HOW TO COMPLETE THIS TASK: In the copy of the lines below, leave out pictures and print everything else exactly.

SOURCE DATA:
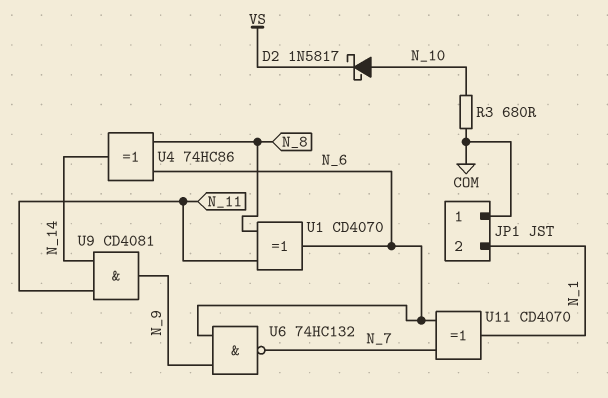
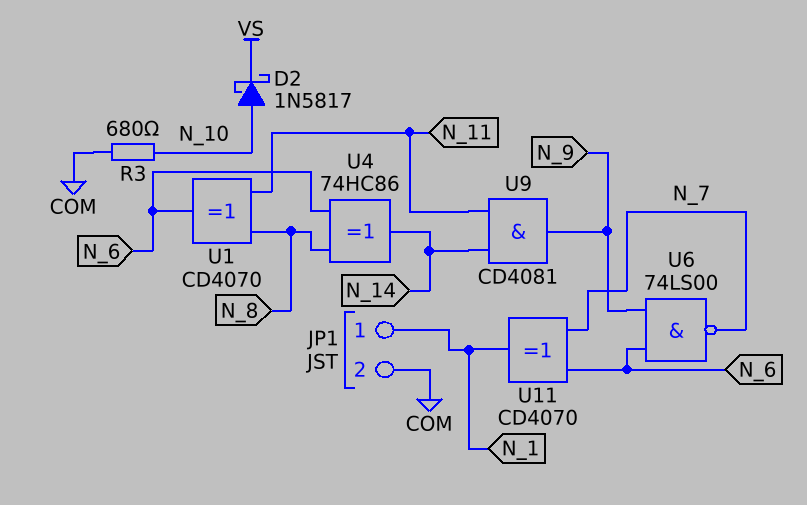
JP1 pin 1: COM -> N_1
JP1 pin 2: N_1 -> COM
U6: NAND 74HC132 (in N_6, in N_9, out N_7) -> NAND 74LS00 (in N_6, in N_9, out N_7)

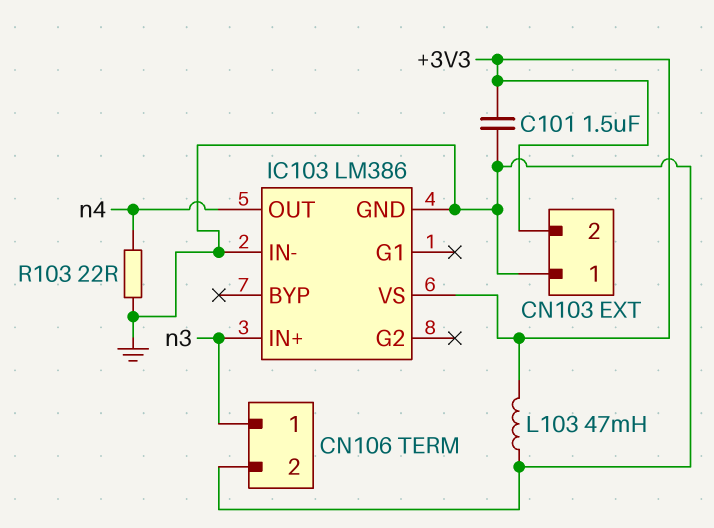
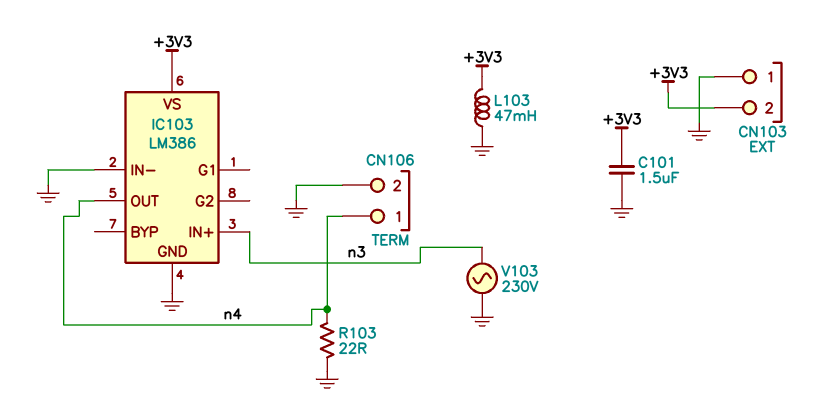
CN106 pin 1: n3 -> n4
V103: none -> AC 230V (GND, n3)

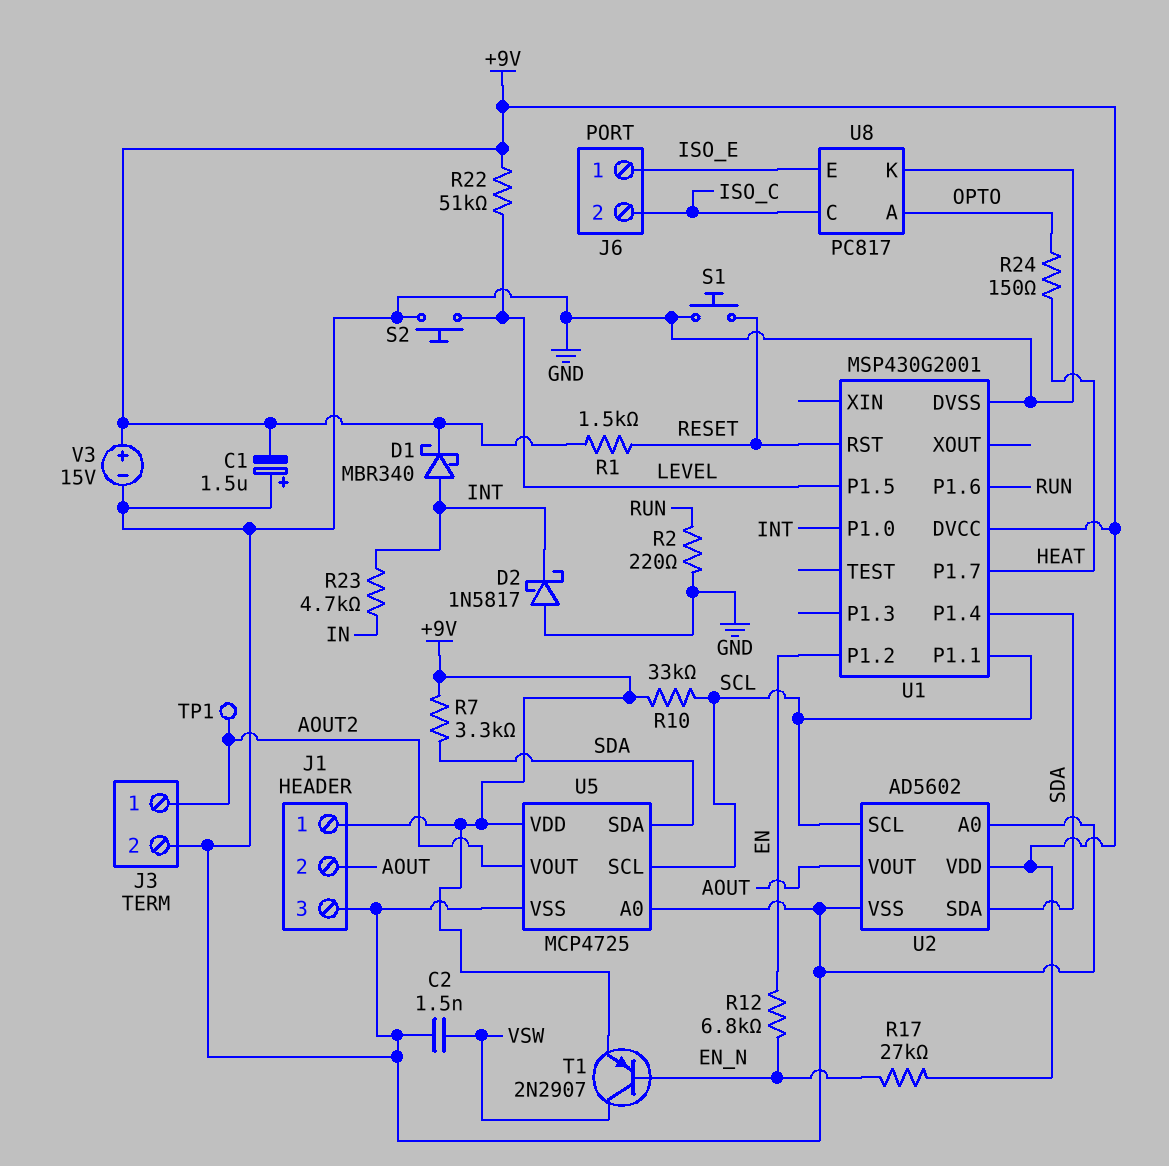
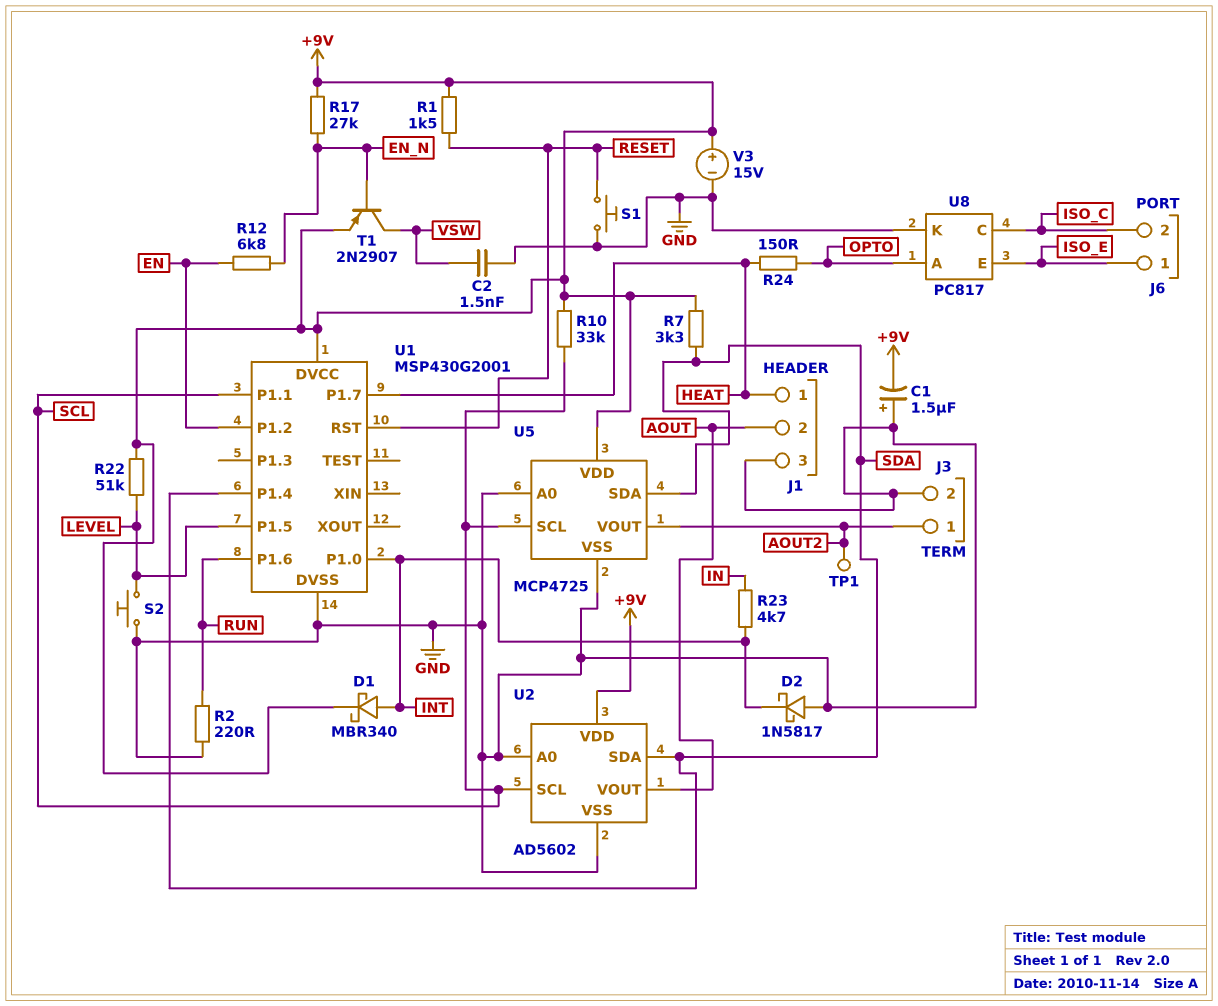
J1 pin 1: +9V -> HEAT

OUTPUT:
JP1 pin 1: COM -> N_1
JP1 pin 2: N_1 -> COM
U6: NAND 74HC132 (in N_6, in N_9, out N_7) -> NAND 74LS00 (in N_6, in N_9, out N_7)

CN106 pin 1: n3 -> n4
V103: none -> AC 230V (GND, n3)

J1 pin 1: +9V -> HEAT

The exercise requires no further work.